• _YOUR GOAL_
Please transcribe, exactly, the line that contains "grey brick D8" and every line after it to the end of the records, and nothing else.

• _Coordinate-based object records_
>>>>

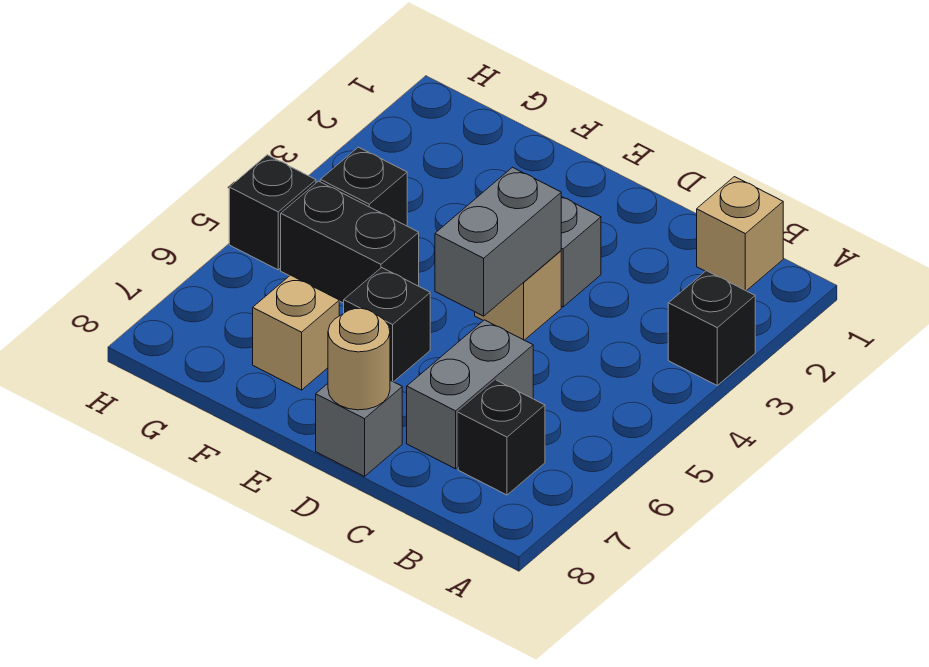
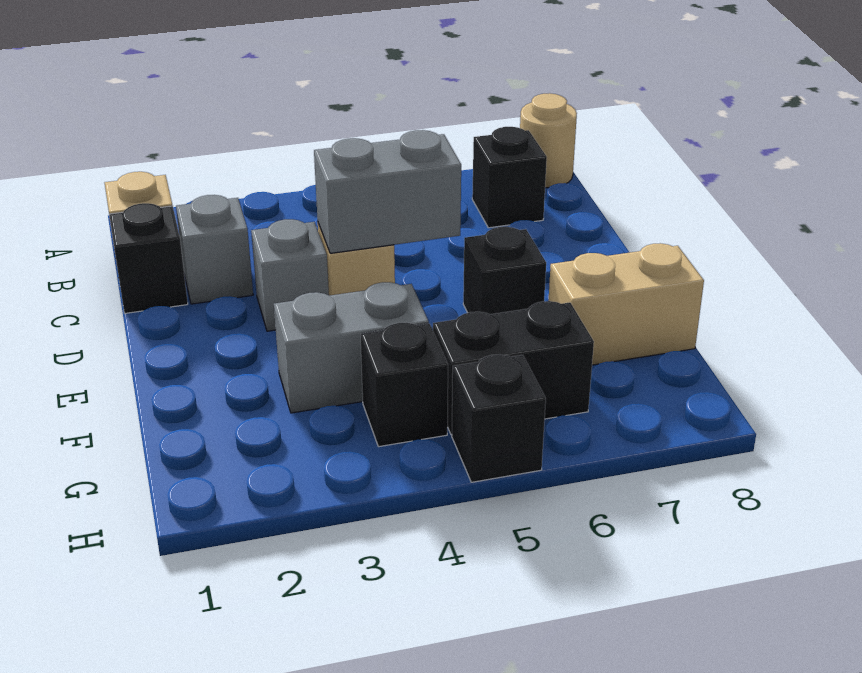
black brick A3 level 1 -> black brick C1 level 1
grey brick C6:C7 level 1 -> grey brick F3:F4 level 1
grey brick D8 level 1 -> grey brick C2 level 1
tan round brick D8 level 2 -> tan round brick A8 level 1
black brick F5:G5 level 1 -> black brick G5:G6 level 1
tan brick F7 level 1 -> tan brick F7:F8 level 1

<<<<

• _ANSWER SPACE_
grey brick D8 level 1 -> grey brick C2 level 1
tan round brick D8 level 2 -> tan round brick A8 level 1
black brick F5:G5 level 1 -> black brick G5:G6 level 1
tan brick F7 level 1 -> tan brick F7:F8 level 1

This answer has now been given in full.